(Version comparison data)
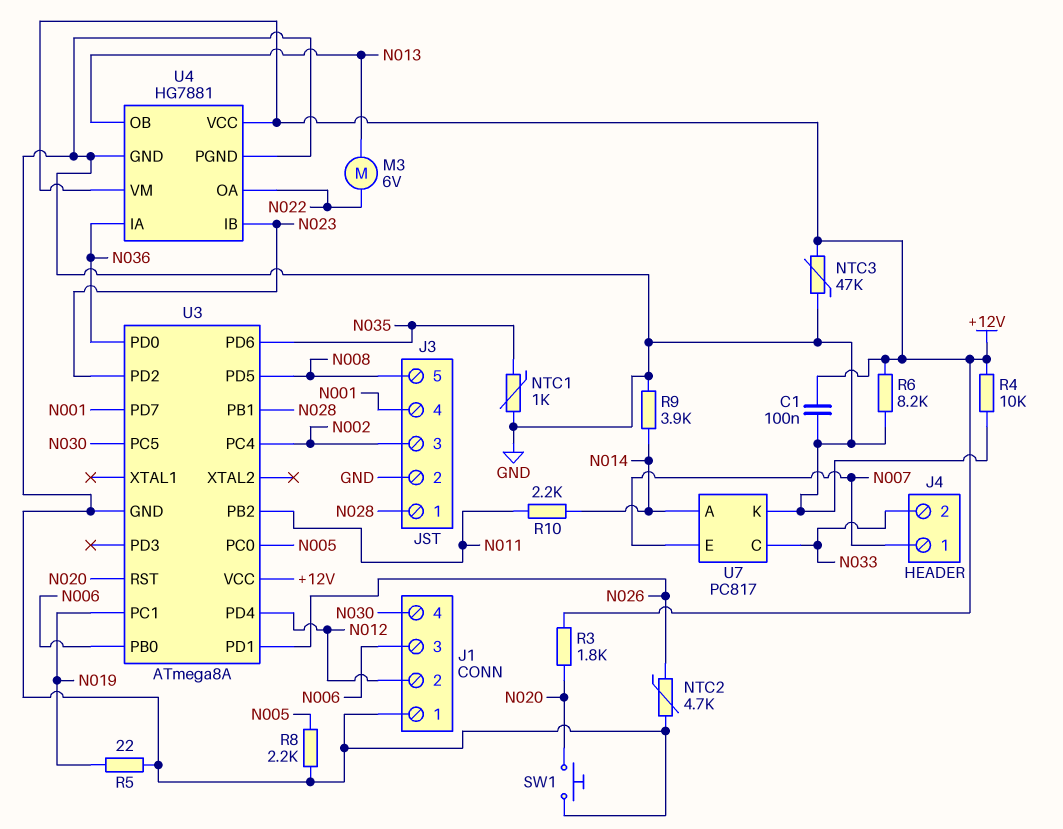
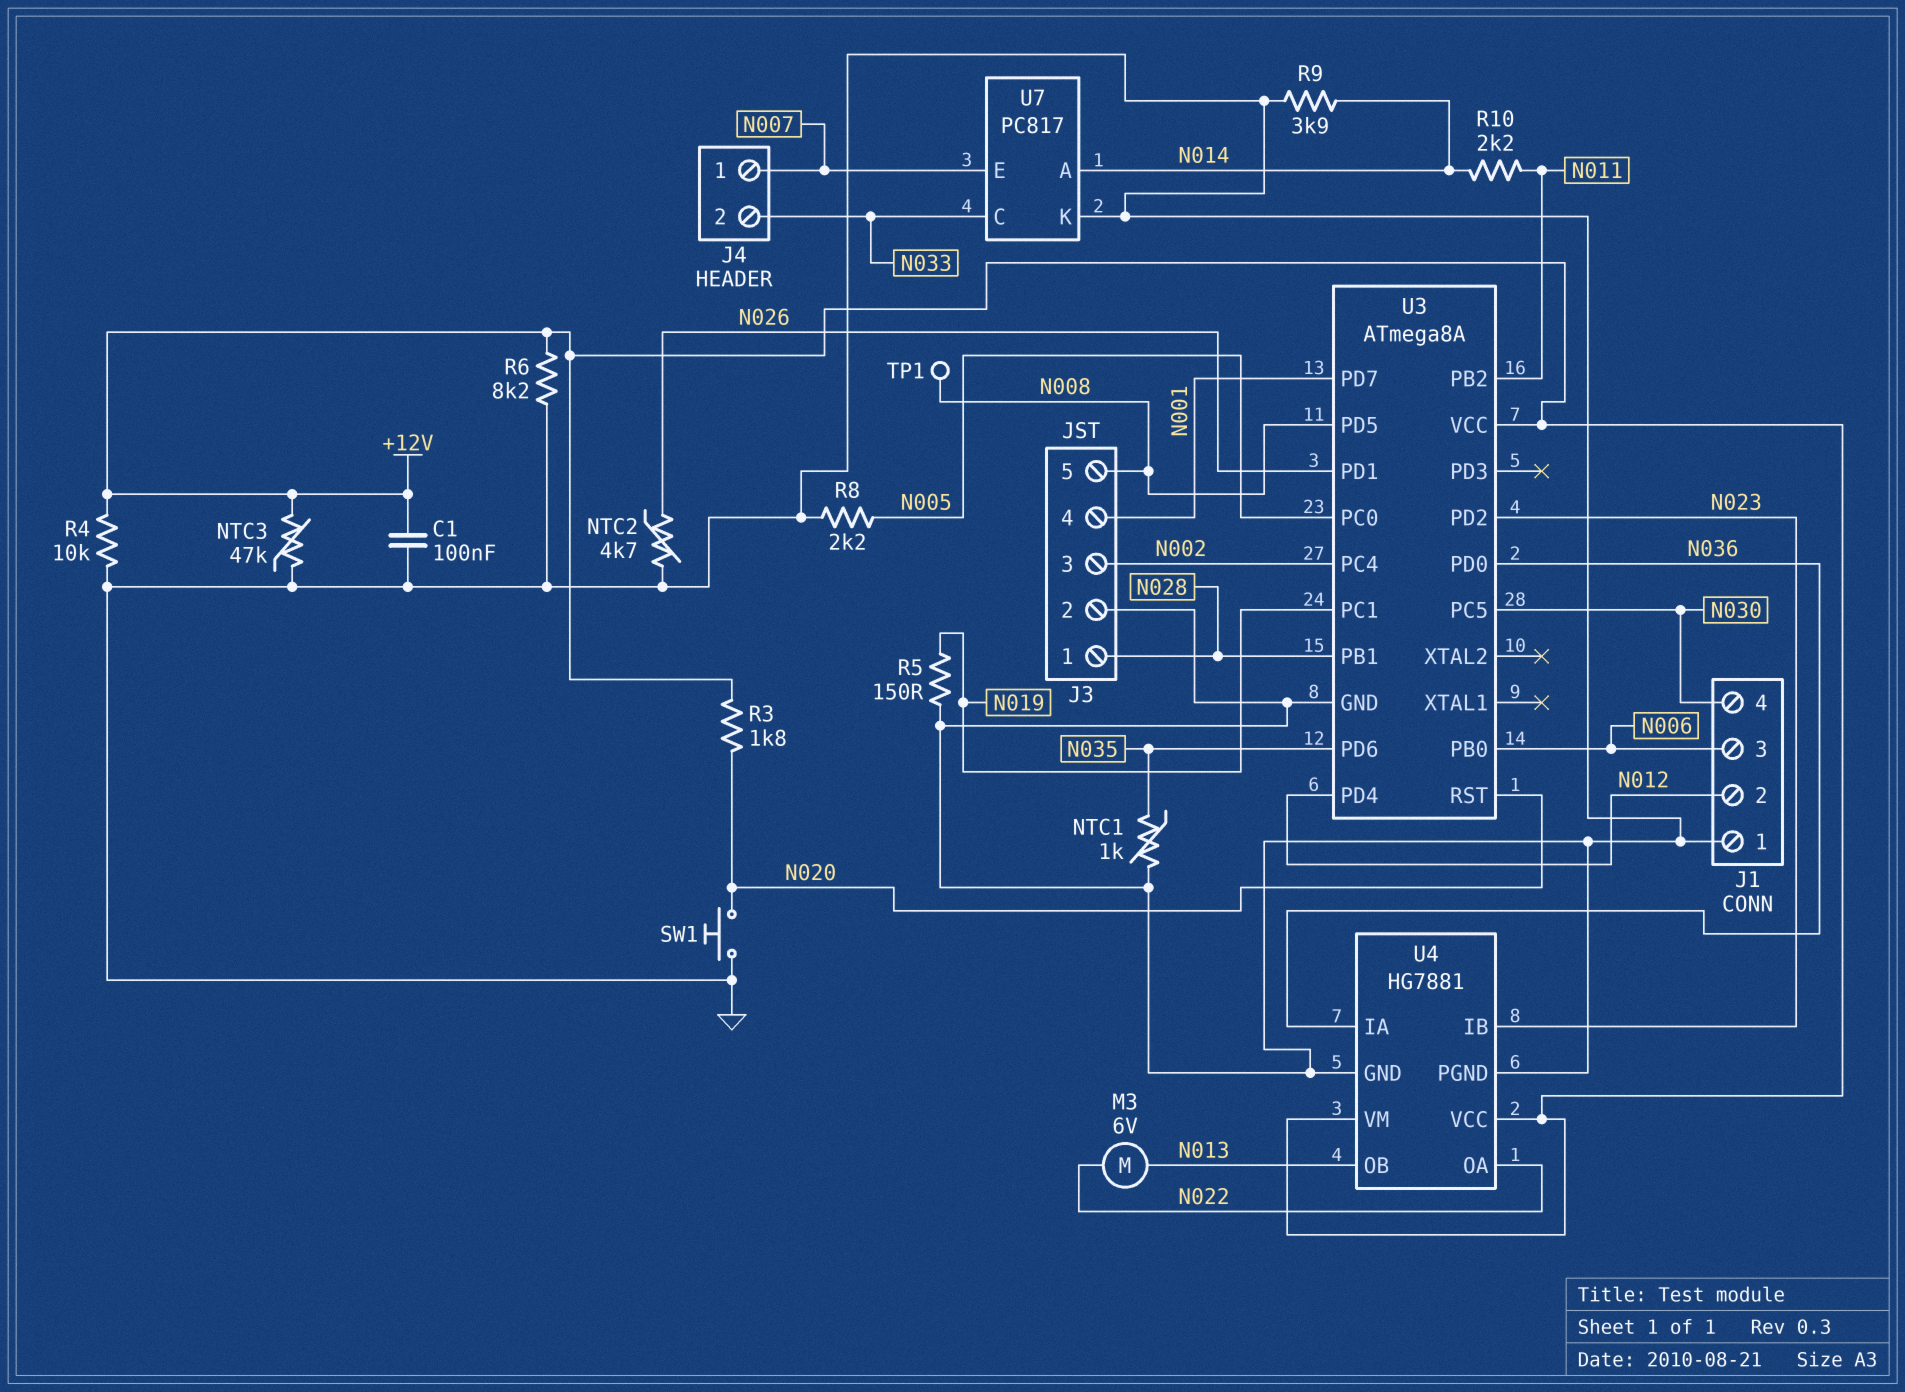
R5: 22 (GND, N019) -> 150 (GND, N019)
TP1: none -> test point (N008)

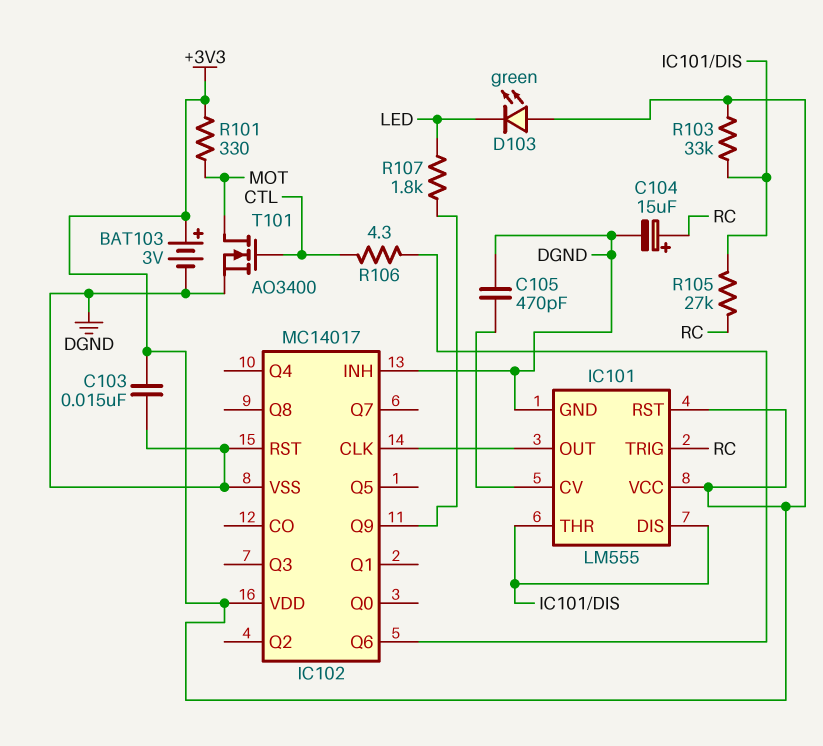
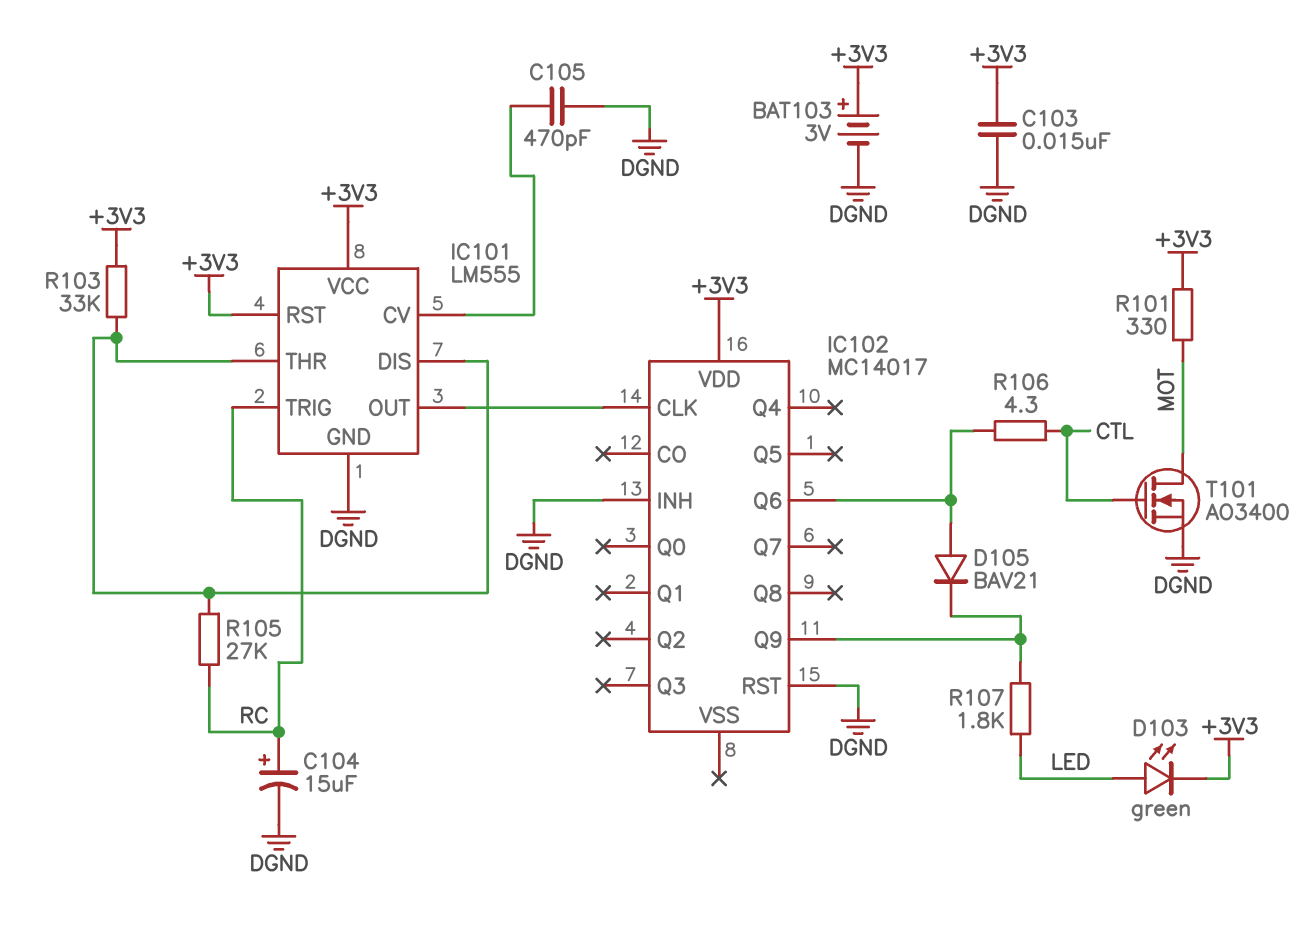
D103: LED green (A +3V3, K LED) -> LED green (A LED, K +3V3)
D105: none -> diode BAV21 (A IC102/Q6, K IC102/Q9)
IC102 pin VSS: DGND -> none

> **Exercise prompt**: Without the pictures, transcribe the lines from the one containing "TP1: none -> test point (N008)" through the end of the data, exactly and only those.

> **Result of this exercise**:
TP1: none -> test point (N008)

D103: LED green (A +3V3, K LED) -> LED green (A LED, K +3V3)
D105: none -> diode BAV21 (A IC102/Q6, K IC102/Q9)
IC102 pin VSS: DGND -> none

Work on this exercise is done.